• [Exercise instructions]: Match the string "hourglass" against each line below, and copy every line that matches.

• [Data to process]:

------------------------------------------------------------

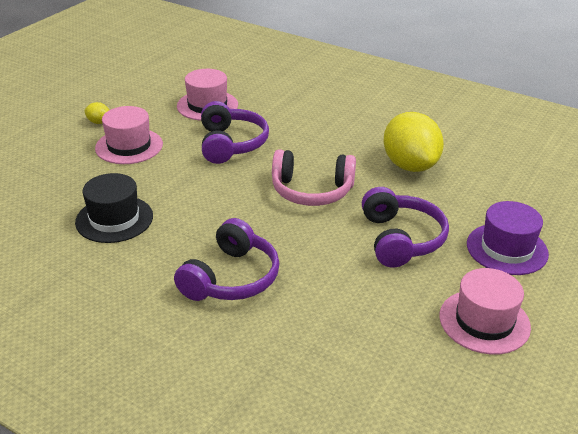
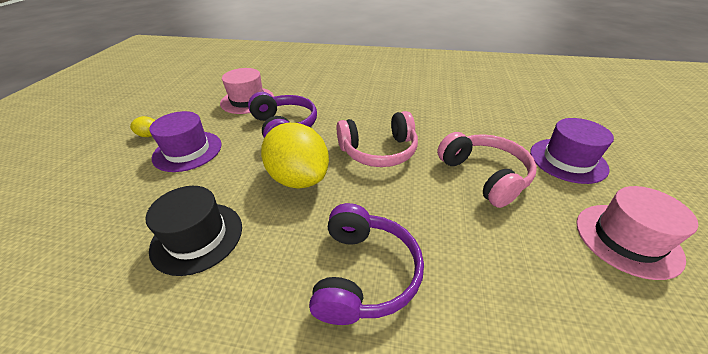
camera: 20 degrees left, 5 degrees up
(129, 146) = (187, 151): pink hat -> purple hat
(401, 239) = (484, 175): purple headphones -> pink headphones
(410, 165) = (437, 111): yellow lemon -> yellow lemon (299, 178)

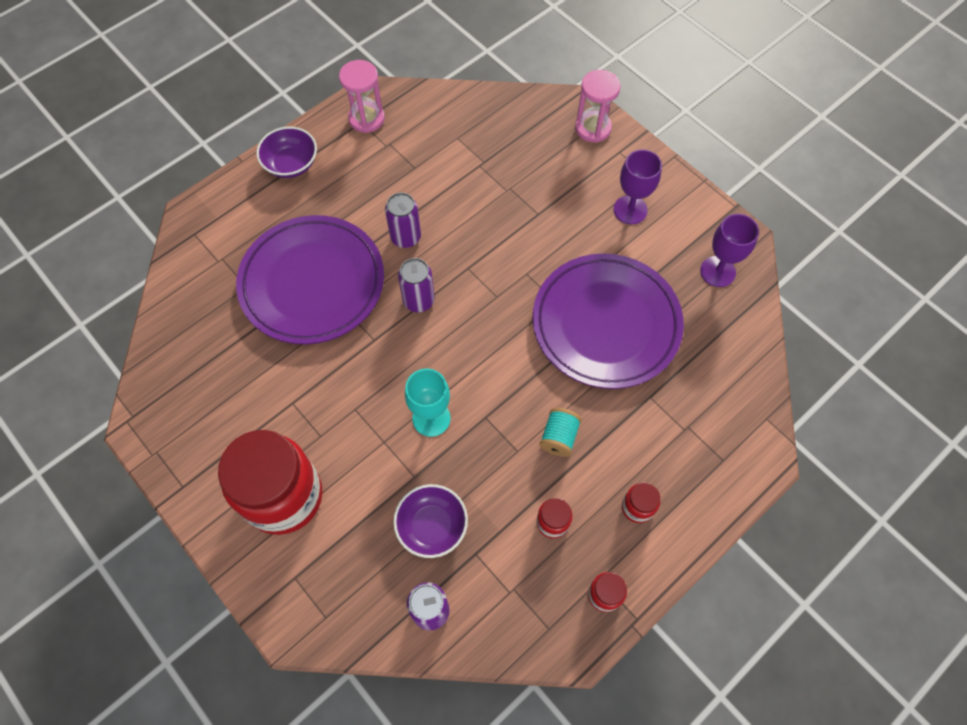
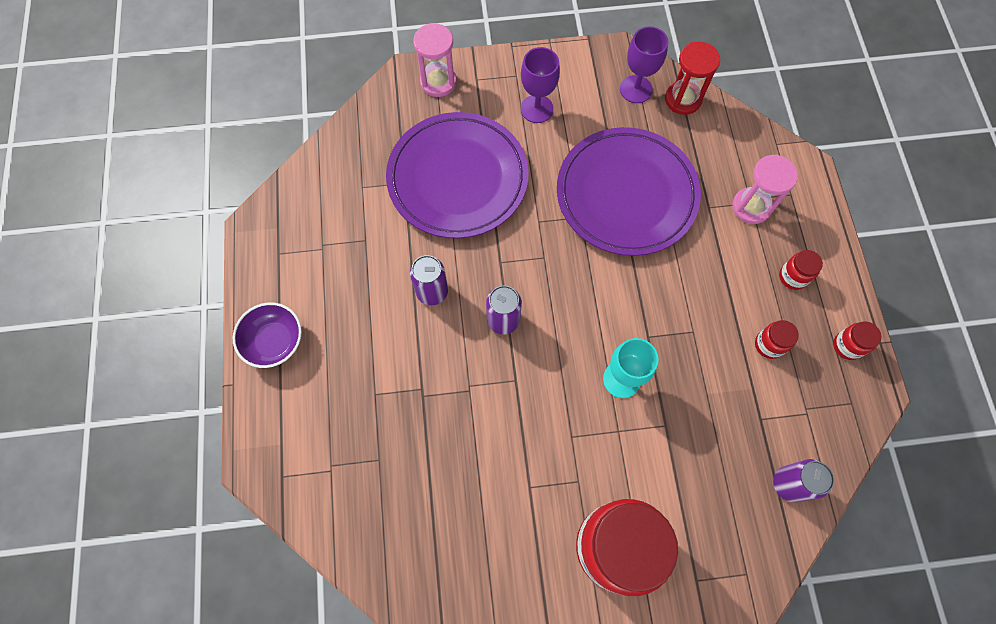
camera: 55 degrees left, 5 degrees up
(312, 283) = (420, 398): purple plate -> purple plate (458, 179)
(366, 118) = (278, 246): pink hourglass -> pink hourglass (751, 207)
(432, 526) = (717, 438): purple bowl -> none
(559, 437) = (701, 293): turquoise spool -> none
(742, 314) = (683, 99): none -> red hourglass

------------------------------------------------------------

• [Result of this exercise]:
(366, 118) = (278, 246): pink hourglass -> pink hourglass (751, 207)
(742, 314) = (683, 99): none -> red hourglass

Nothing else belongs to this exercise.